Start of Block

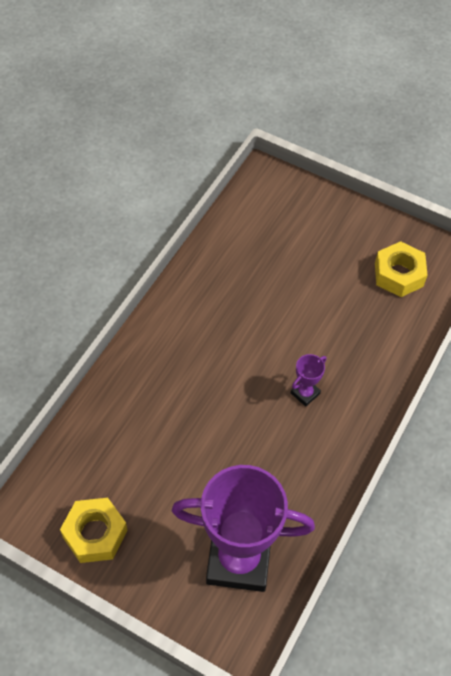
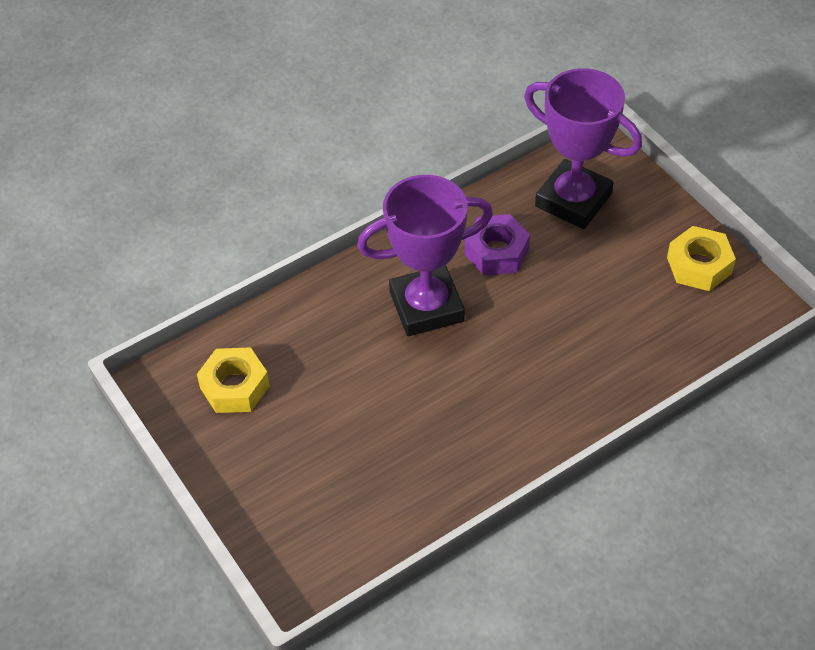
camera: 150 degrees left, 5 degrees down
purple trophy [291,354,327,407] -> purple trophy [357,175,493,336], size x2.47
none -> purple nut [465,214,530,275]

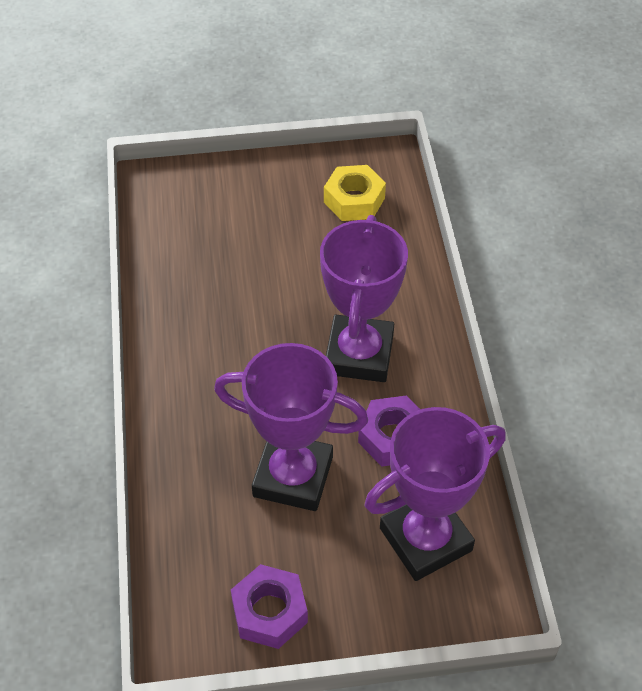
camera: 115 degrees right, 0 degrees up
yellow nut [667,226,736,291] -> purple nut [231,564,308,649]
none -> purple trophy [214,343,368,511]

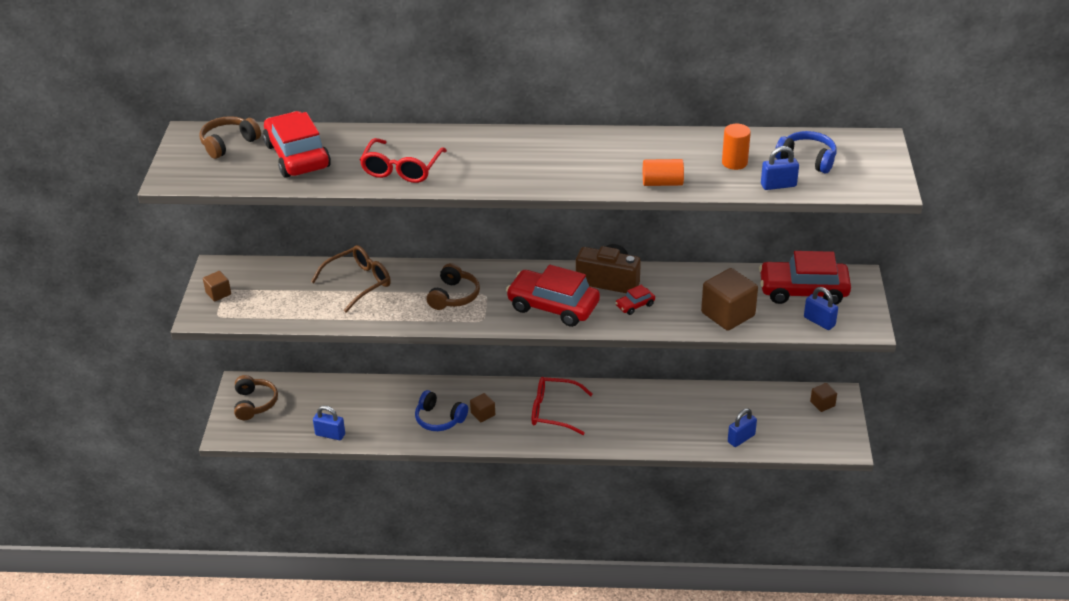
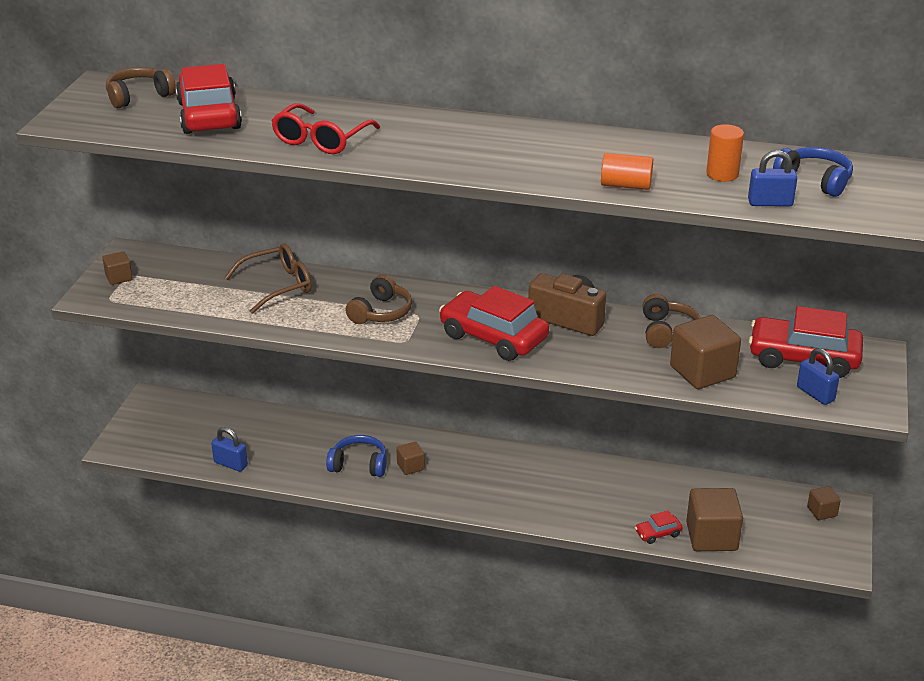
camera: 10 degrees right, 5 degrees down
brown headphones [234,375,278,420] -> brown headphones moved to [642,294,700,348]
blue headphones [415,390,468,431] -> blue headphones turned 150 degrees clockwise [326,435,387,477]
red glasses [532,377,593,435] -> none
red car [615,285,655,315] -> red car moved to [635,511,683,544]
blue padlock [728,408,757,447] -> brown cube [686,488,743,551]

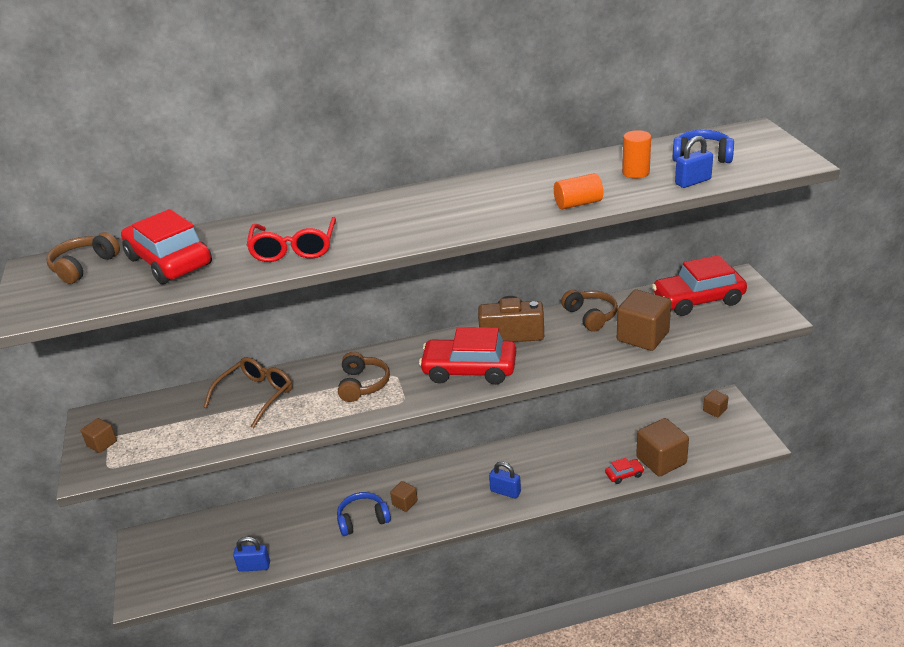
camera: 25 degrees left, 0 degrees up
red car [635,511,683,544] -> red car turned 150 degrees counterclockwise [605,458,644,484]
blue padlock [797,348,839,405] -> blue padlock moved to [489,462,521,499]

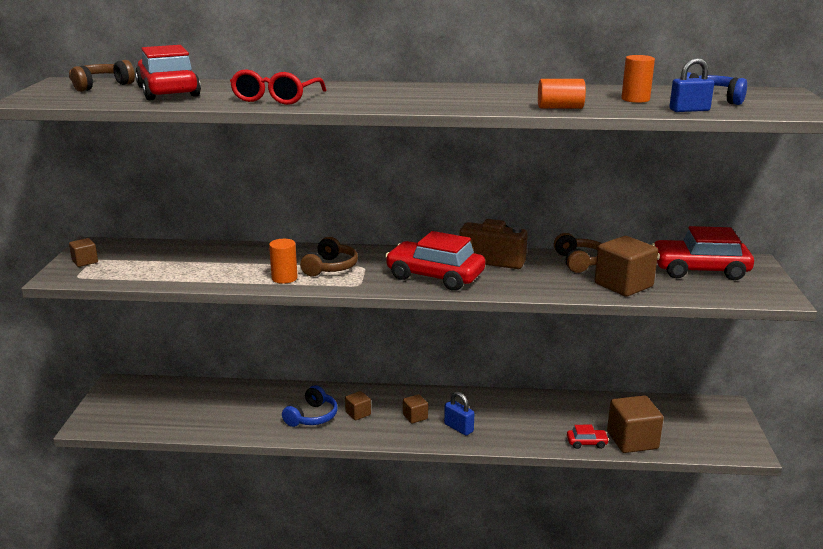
camera: 15 degrees right, 10 degrees down
brown glasses [204,357,292,429] -> none
blue padlock [233,537,270,572] -> none
blue headphones [337,492,391,536] -> blue headphones turned 120 degrees clockwise [282,385,338,427]
brown cube [703,390,728,417] -> brown cube moved to [403,394,428,424]
none -> orange cylinder [269,239,298,284]

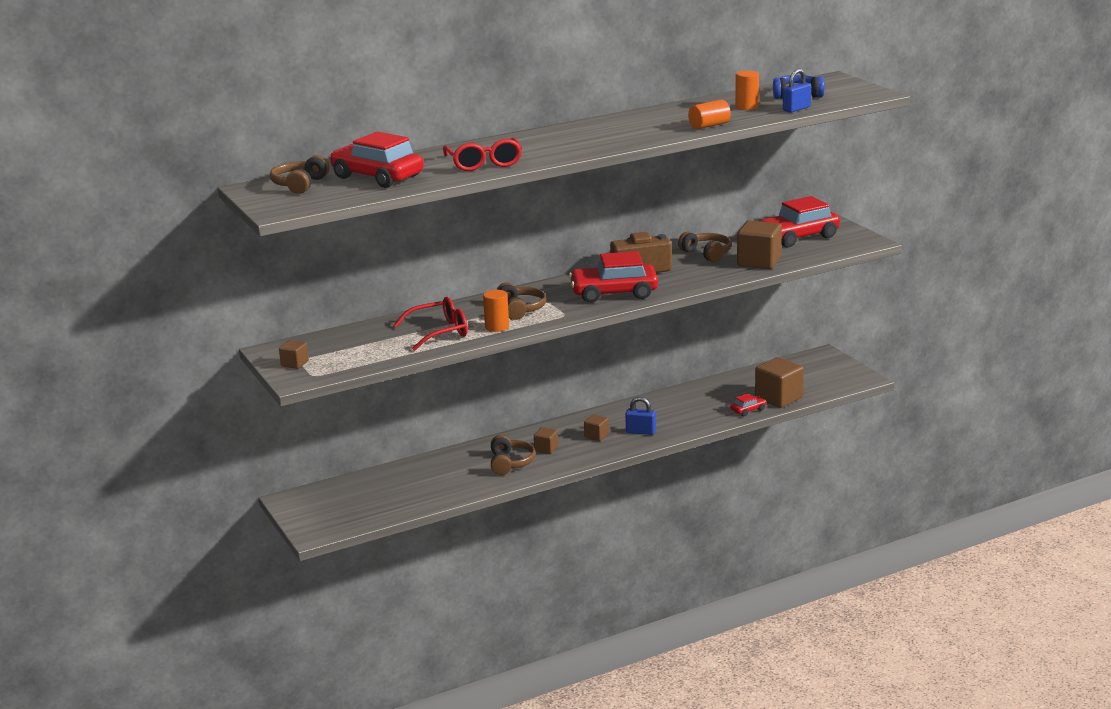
camera: 30 degrees left, 0 degrees up
blue headphones [282,385,338,427] -> brown headphones [491,435,536,475]
none -> red glasses [393,297,468,351]

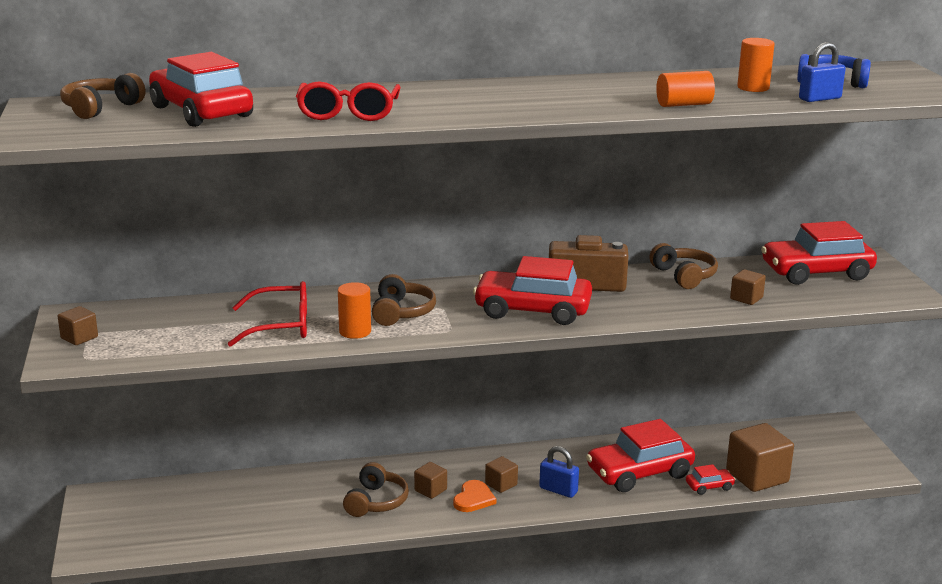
camera: 15 degrees right, 0 degrees up
brown cube [737,220,782,269] -> brown cube [730,269,766,305], size x0.51
none -> orange heart [453,480,496,512]
none -> red car [586,419,695,492]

End of Block

**What you have to do**
Copy every line of the entries above in which "brown" occurs.

**Completed exercise**
brown headphones [234,375,278,420] -> brown headphones moved to [642,294,700,348]
blue padlock [728,408,757,447] -> brown cube [686,488,743,551]
brown glasses [204,357,292,429] -> none
brown cube [703,390,728,417] -> brown cube moved to [403,394,428,424]
blue headphones [282,385,338,427] -> brown headphones [491,435,536,475]
brown cube [737,220,782,269] -> brown cube [730,269,766,305], size x0.51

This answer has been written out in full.